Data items
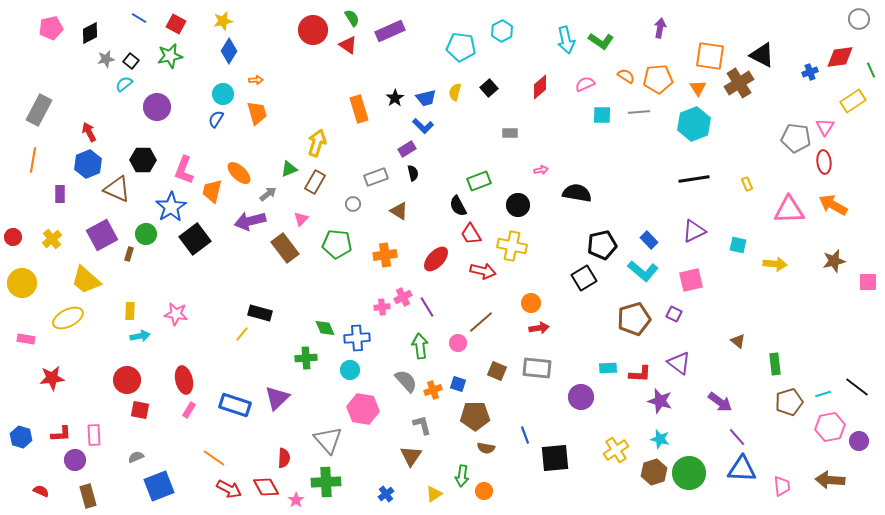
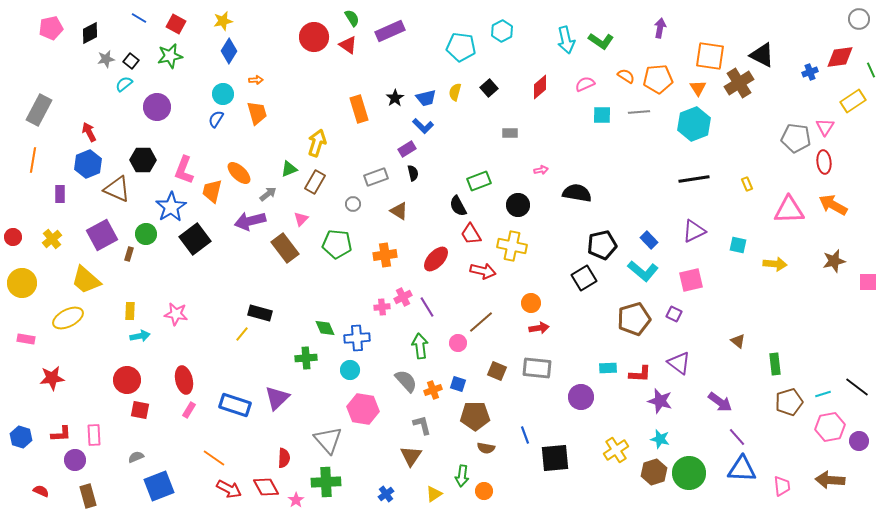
red circle at (313, 30): moved 1 px right, 7 px down
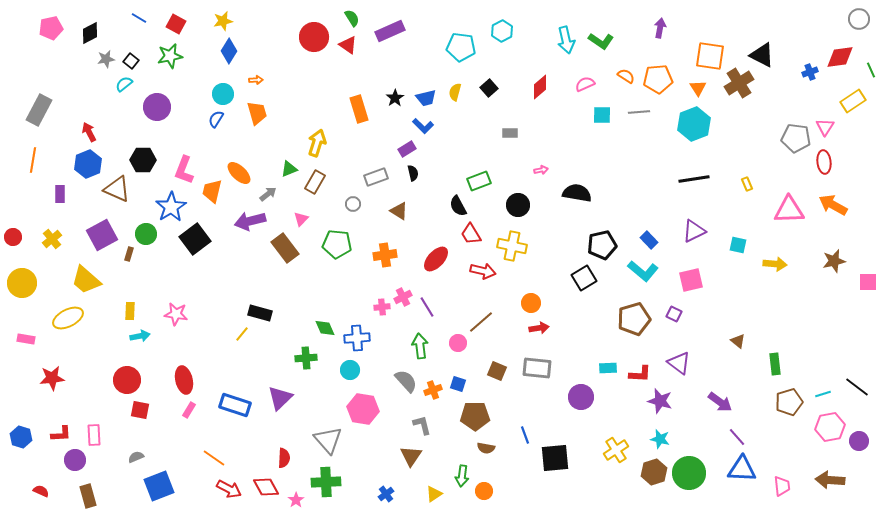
purple triangle at (277, 398): moved 3 px right
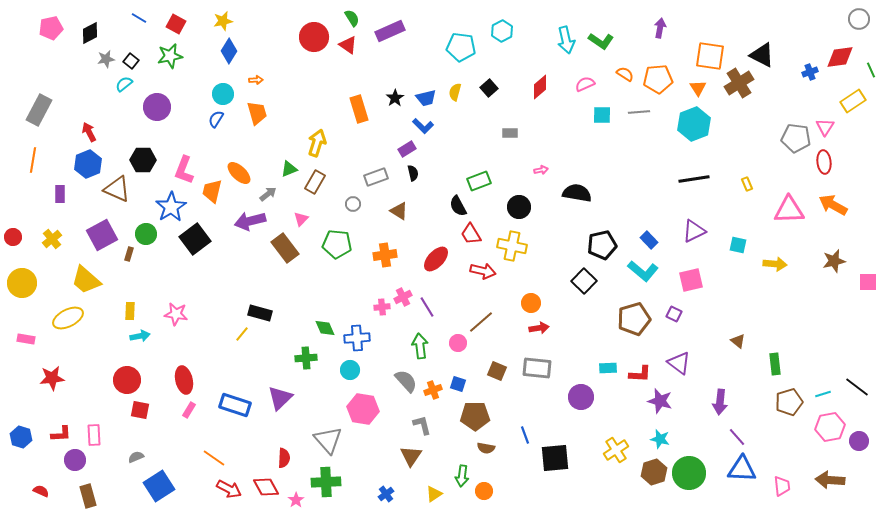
orange semicircle at (626, 76): moved 1 px left, 2 px up
black circle at (518, 205): moved 1 px right, 2 px down
black square at (584, 278): moved 3 px down; rotated 15 degrees counterclockwise
purple arrow at (720, 402): rotated 60 degrees clockwise
blue square at (159, 486): rotated 12 degrees counterclockwise
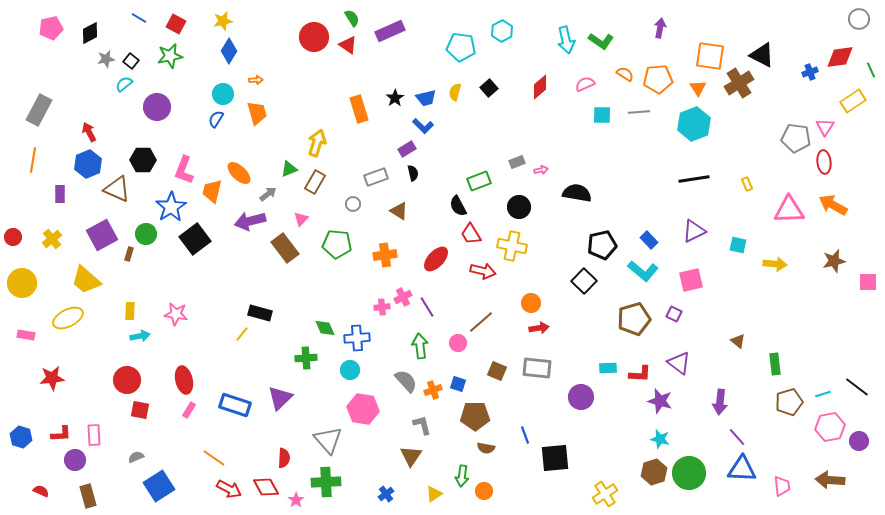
gray rectangle at (510, 133): moved 7 px right, 29 px down; rotated 21 degrees counterclockwise
pink rectangle at (26, 339): moved 4 px up
yellow cross at (616, 450): moved 11 px left, 44 px down
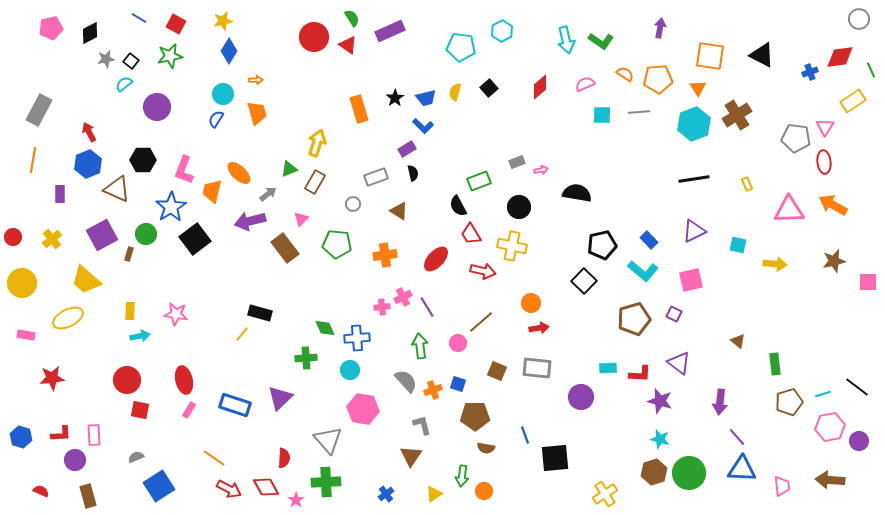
brown cross at (739, 83): moved 2 px left, 32 px down
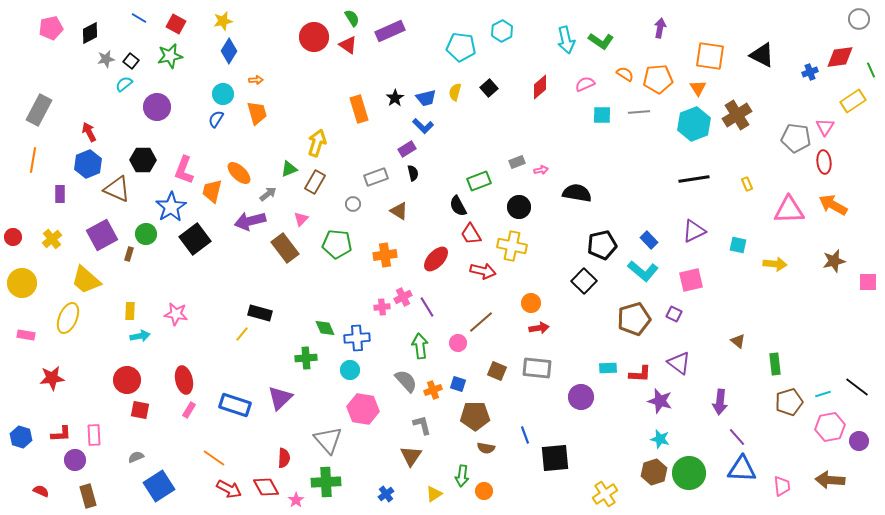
yellow ellipse at (68, 318): rotated 40 degrees counterclockwise
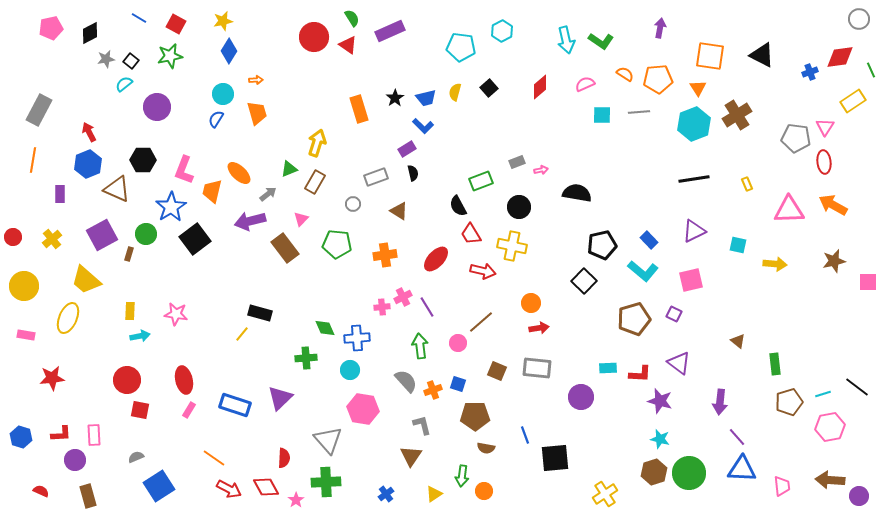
green rectangle at (479, 181): moved 2 px right
yellow circle at (22, 283): moved 2 px right, 3 px down
purple circle at (859, 441): moved 55 px down
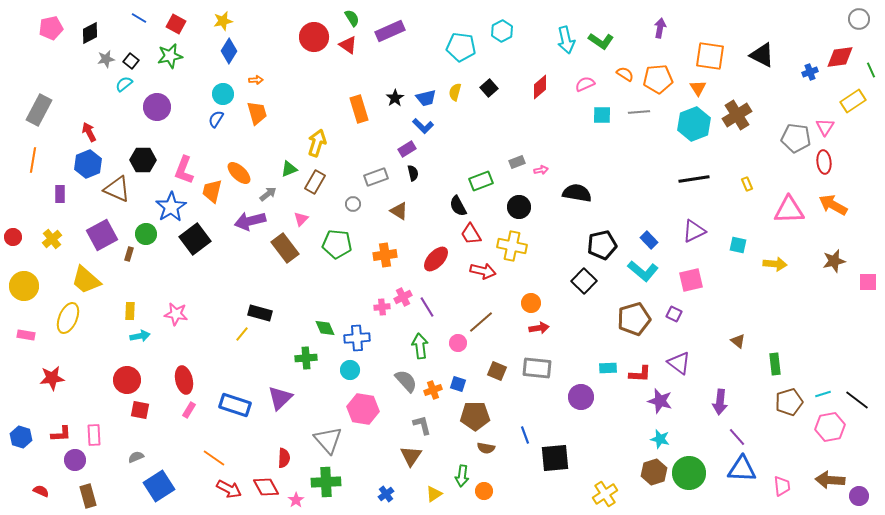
black line at (857, 387): moved 13 px down
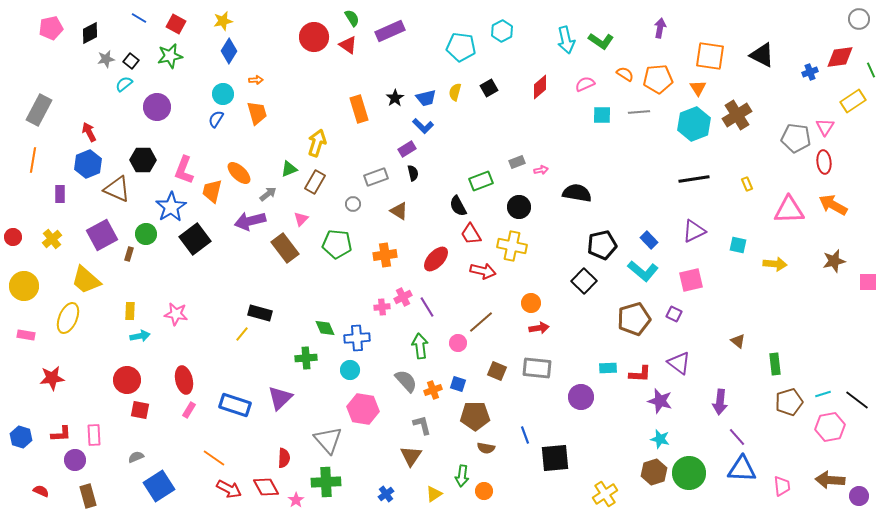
black square at (489, 88): rotated 12 degrees clockwise
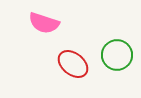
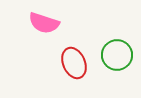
red ellipse: moved 1 px right, 1 px up; rotated 28 degrees clockwise
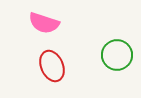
red ellipse: moved 22 px left, 3 px down
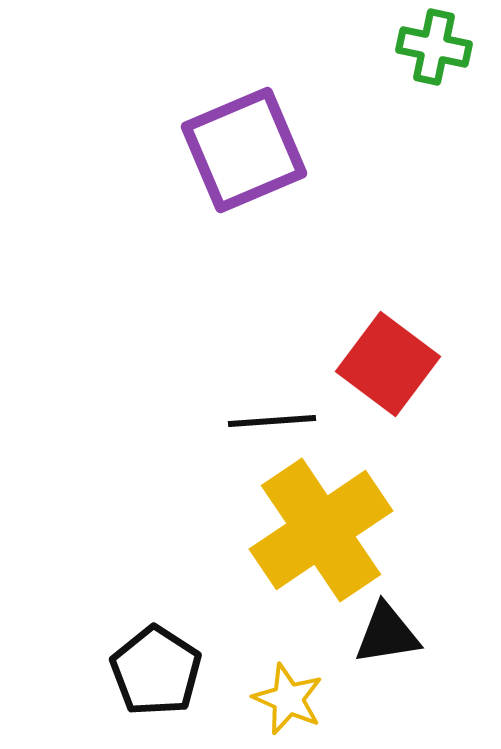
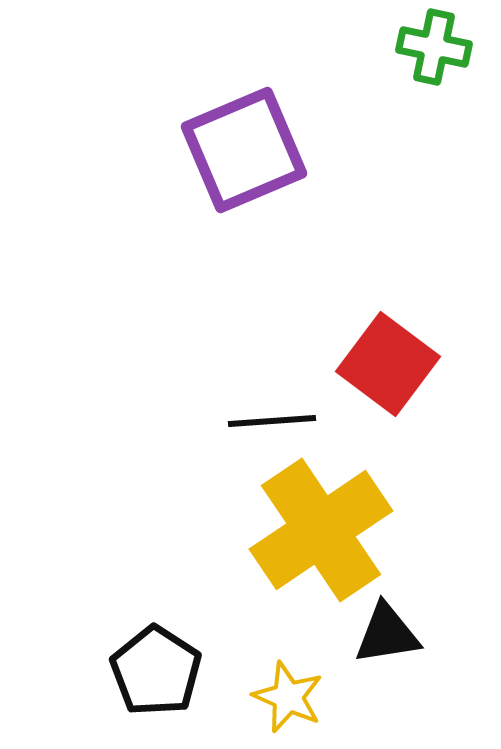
yellow star: moved 2 px up
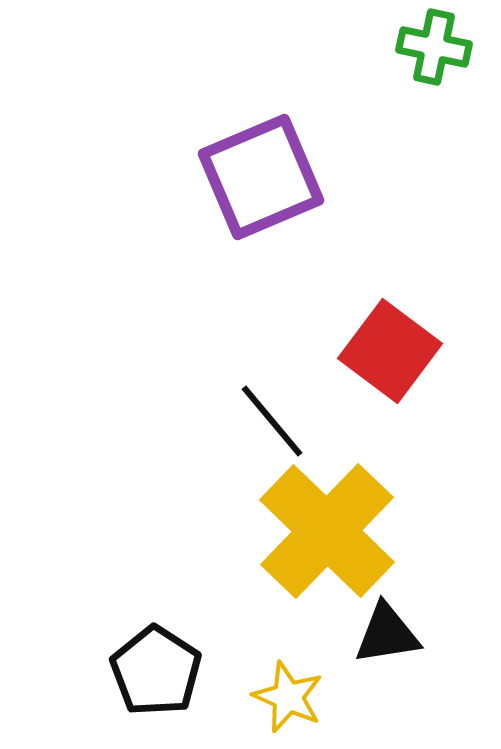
purple square: moved 17 px right, 27 px down
red square: moved 2 px right, 13 px up
black line: rotated 54 degrees clockwise
yellow cross: moved 6 px right, 1 px down; rotated 12 degrees counterclockwise
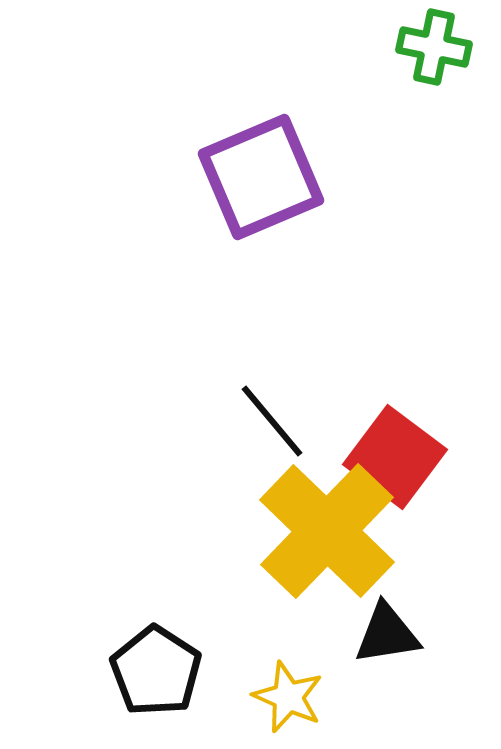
red square: moved 5 px right, 106 px down
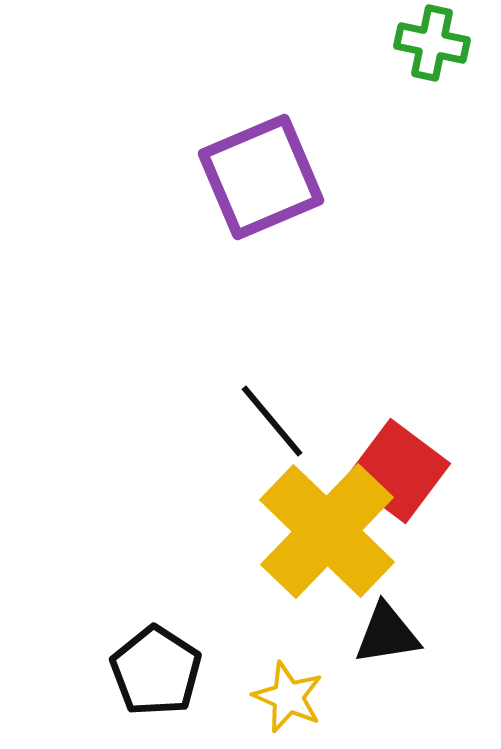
green cross: moved 2 px left, 4 px up
red square: moved 3 px right, 14 px down
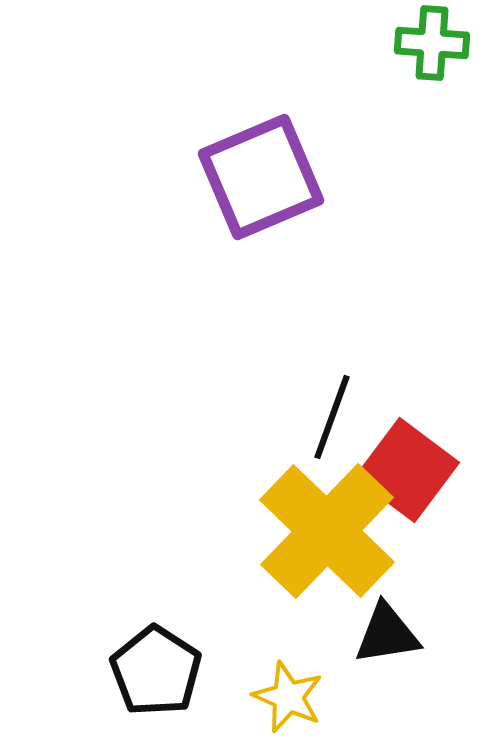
green cross: rotated 8 degrees counterclockwise
black line: moved 60 px right, 4 px up; rotated 60 degrees clockwise
red square: moved 9 px right, 1 px up
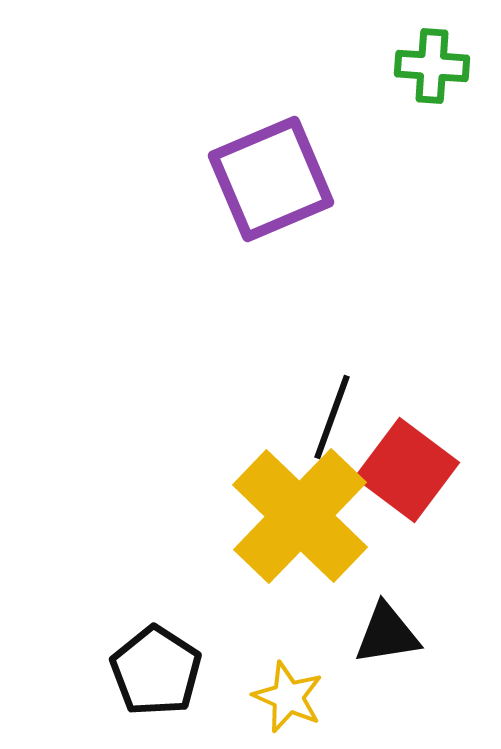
green cross: moved 23 px down
purple square: moved 10 px right, 2 px down
yellow cross: moved 27 px left, 15 px up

DESCRIPTION OF THE TASK: Can you give every motion line in the records above as a numbered list, with the pictures and any blank lines left out?

OUTPUT OF THE TASK:
1. red circle at (313, 30): moved 1 px right, 7 px down
2. purple triangle at (277, 398): moved 3 px right
3. orange semicircle at (626, 76): moved 1 px left, 2 px up
4. black circle at (518, 205): moved 1 px right, 2 px down
5. black square at (584, 278): moved 3 px down; rotated 15 degrees counterclockwise
6. purple arrow at (720, 402): rotated 60 degrees clockwise
7. blue square at (159, 486): rotated 12 degrees counterclockwise
8. gray rectangle at (510, 133): moved 7 px right, 29 px down; rotated 21 degrees counterclockwise
9. pink rectangle at (26, 339): moved 4 px up
10. yellow cross at (616, 450): moved 11 px left, 44 px down
11. brown cross at (739, 83): moved 2 px left, 32 px down
12. yellow ellipse at (68, 318): rotated 40 degrees counterclockwise
13. green rectangle at (479, 181): moved 2 px right
14. yellow circle at (22, 283): moved 2 px right, 3 px down
15. purple circle at (859, 441): moved 55 px down
16. black line at (857, 387): moved 13 px down
17. black square at (489, 88): rotated 12 degrees clockwise
18. red ellipse: moved 1 px right, 1 px up; rotated 28 degrees clockwise
19. red ellipse: moved 22 px left, 3 px down
20. yellow star: moved 2 px up
21. purple square: moved 17 px right, 27 px down
22. red square: moved 2 px right, 13 px up
23. black line: rotated 54 degrees clockwise
24. yellow cross: moved 6 px right, 1 px down; rotated 12 degrees counterclockwise
25. red square: moved 5 px right, 106 px down
26. green cross: moved 2 px left, 4 px up
27. red square: moved 3 px right, 14 px down
28. green cross: rotated 8 degrees counterclockwise
29. black line: moved 60 px right, 4 px up; rotated 60 degrees clockwise
30. red square: moved 9 px right, 1 px up
31. green cross: moved 23 px down
32. purple square: moved 10 px right, 2 px down
33. yellow cross: moved 27 px left, 15 px up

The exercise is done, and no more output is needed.